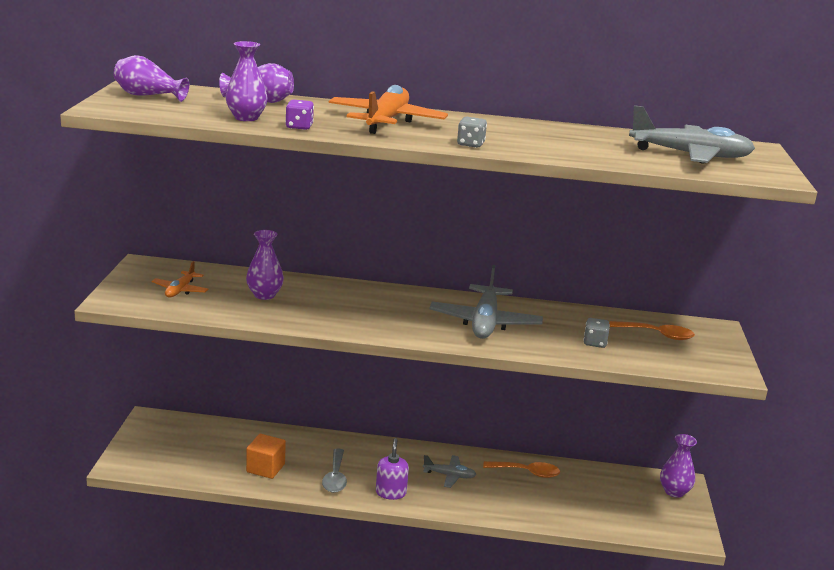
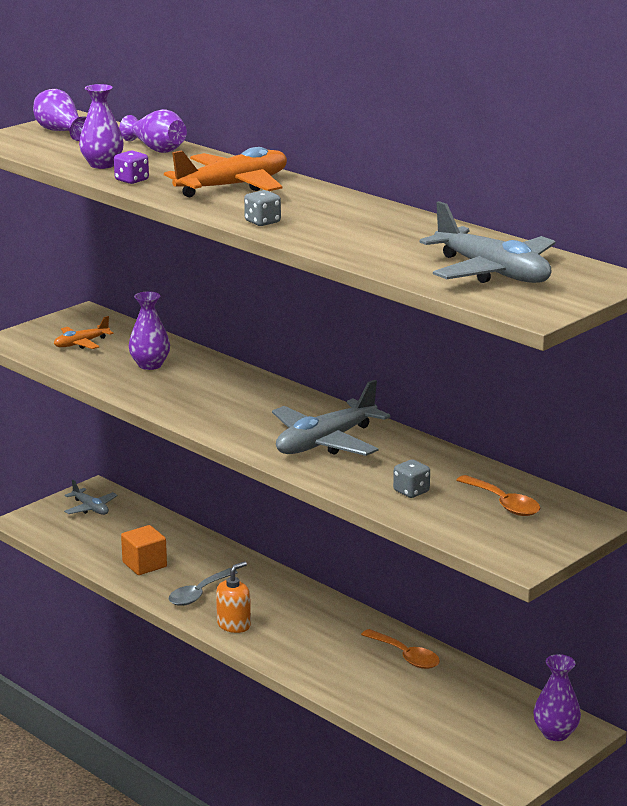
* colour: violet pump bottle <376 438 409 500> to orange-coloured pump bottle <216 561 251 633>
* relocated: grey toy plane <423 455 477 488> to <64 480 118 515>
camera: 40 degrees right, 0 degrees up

==

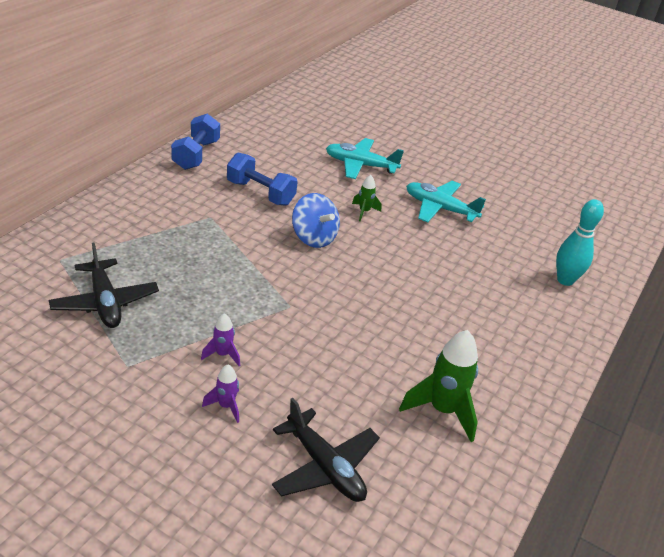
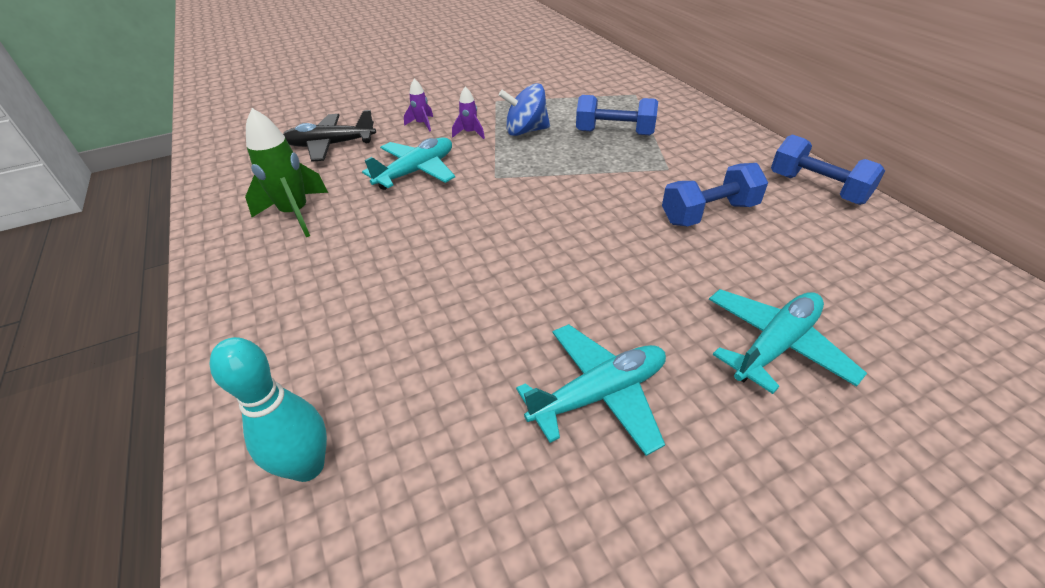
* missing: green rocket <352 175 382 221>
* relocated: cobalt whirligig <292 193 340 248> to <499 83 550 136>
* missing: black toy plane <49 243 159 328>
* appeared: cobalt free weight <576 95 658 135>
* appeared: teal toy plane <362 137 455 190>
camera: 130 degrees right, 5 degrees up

(What the task asks) Set down exactly the lines of the data above, beginning with the line that has "561 251 633>" and ending with the line that has "camera: 40 degrees right, 0 degrees up", and no others.

(Answer space)
* colour: violet pump bottle <376 438 409 500> to orange-coloured pump bottle <216 561 251 633>
* relocated: grey toy plane <423 455 477 488> to <64 480 118 515>
camera: 40 degrees right, 0 degrees up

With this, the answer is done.